■ **Source records**
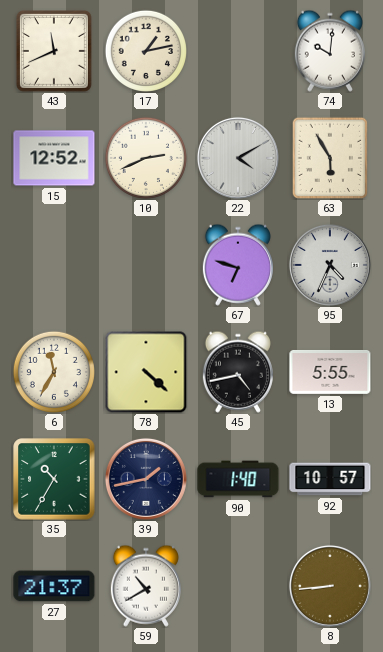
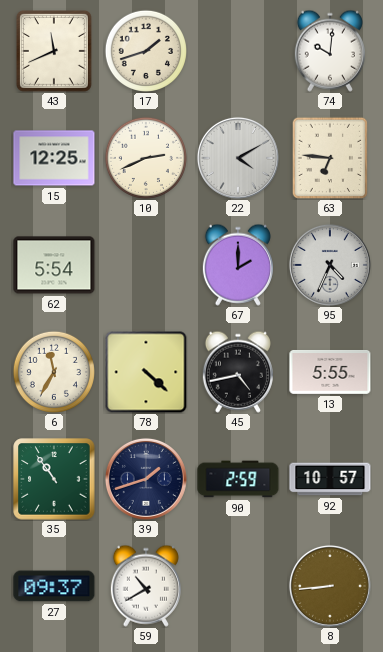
17: 1:13 -> 1:42
15: 12:52 -> 12:25
63: 5:55 -> 6:46
62: none -> 5:54
67: 6:48 -> 2:00
35: 10:35 -> 10:54
39: 1:43 -> 1:42
90: 1:40 -> 2:59
27: 21:37 -> 09:37
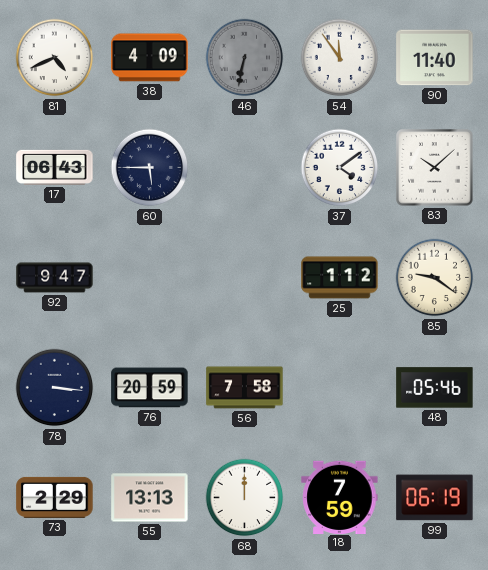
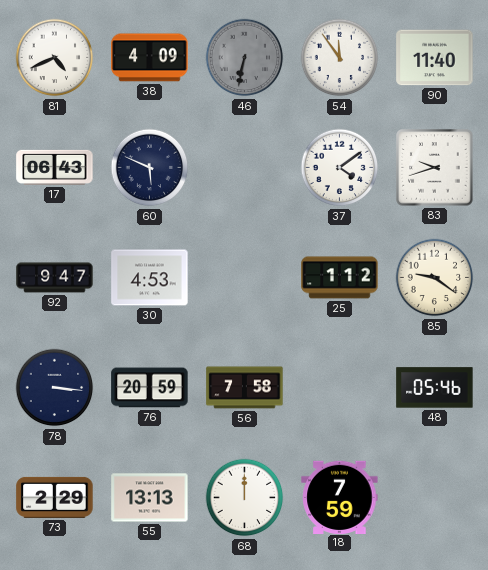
60: 5:45 -> 5:49
83: 10:08 -> 9:42
30: none -> 4:53
99: 06:19 -> none
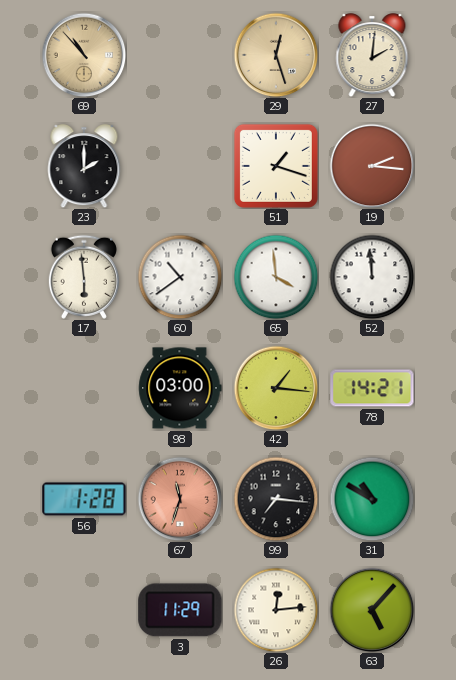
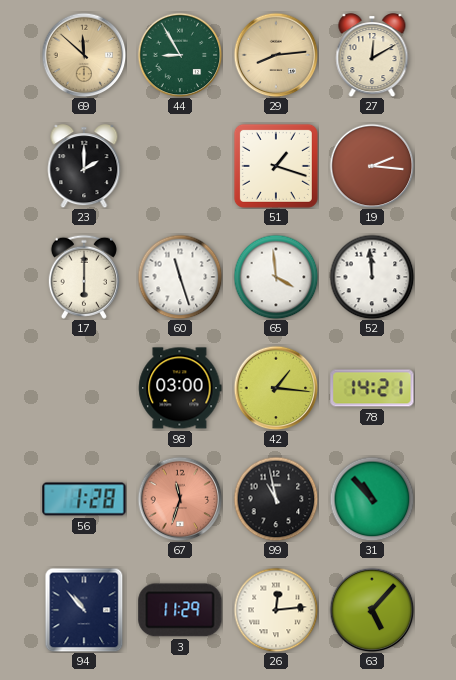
69: 10:53 -> 11:52
44: none -> 8:55
29: 12:27 -> 8:14
27: 2:01 -> 12:10
17: 5:59 -> 6:00
60: 10:39 -> 11:27
99: 7:16 -> 10:58
31: 10:50 -> 10:53
94: none -> 10:53
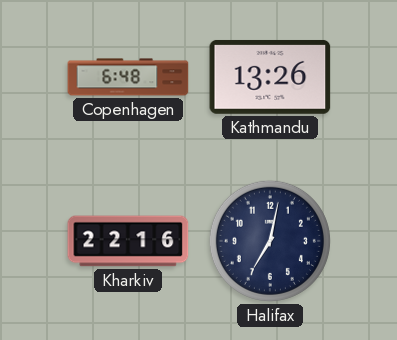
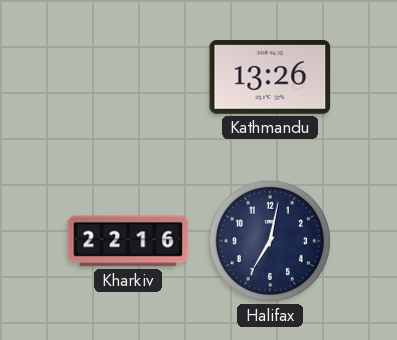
Copenhagen: 6:48 -> none
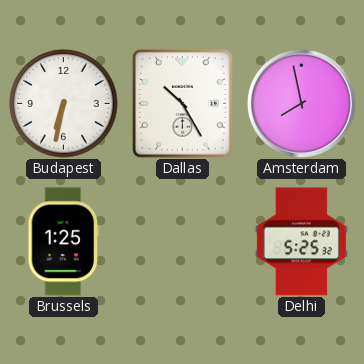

■ **What you should do**
Reproduce every clock line above verbatim, in order, and omit the picture markers from your answer.

■ **Answer to the problem**
17: 1:13 -> 1:42
15: 12:52 -> 12:25
63: 5:55 -> 6:46
62: none -> 5:54
67: 6:48 -> 2:00
35: 10:35 -> 10:54
39: 1:43 -> 1:42
90: 1:40 -> 2:59
27: 21:37 -> 09:37
60: 5:45 -> 5:49
83: 10:08 -> 9:42
30: none -> 4:53
99: 06:19 -> none
69: 10:53 -> 11:52
44: none -> 8:55
29: 12:27 -> 8:14
27: 2:01 -> 12:10
17: 5:59 -> 6:00
60: 10:39 -> 11:27
99: 7:16 -> 10:58
31: 10:50 -> 10:53
94: none -> 10:53
Copenhagen: 6:48 -> none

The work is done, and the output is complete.